Going through the data, count each line that has the word "none". Reply with the total and nothing more.

:: TASK INPUTS ::
======

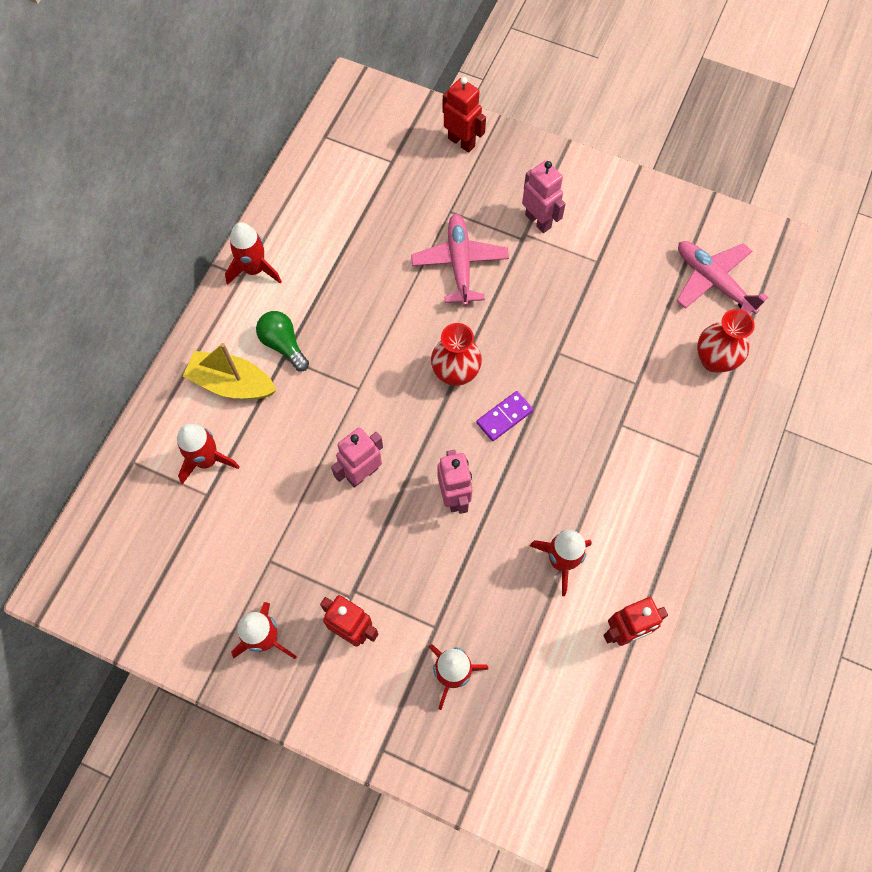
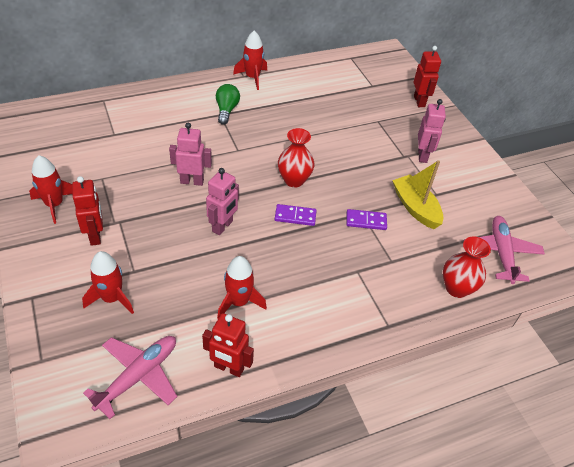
camera: 40 degrees right, 20 degrees down
(207, 460) = (133, 123): red rocket -> none
(232, 383) = (184, 106): yellow boat -> yellow boat (415, 208)
(459, 263) = (356, 142): pink plane -> pink plane (138, 376)
(570, 358) = (366, 221): none -> purple domino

======

:: YOUR RESPONSE ::
2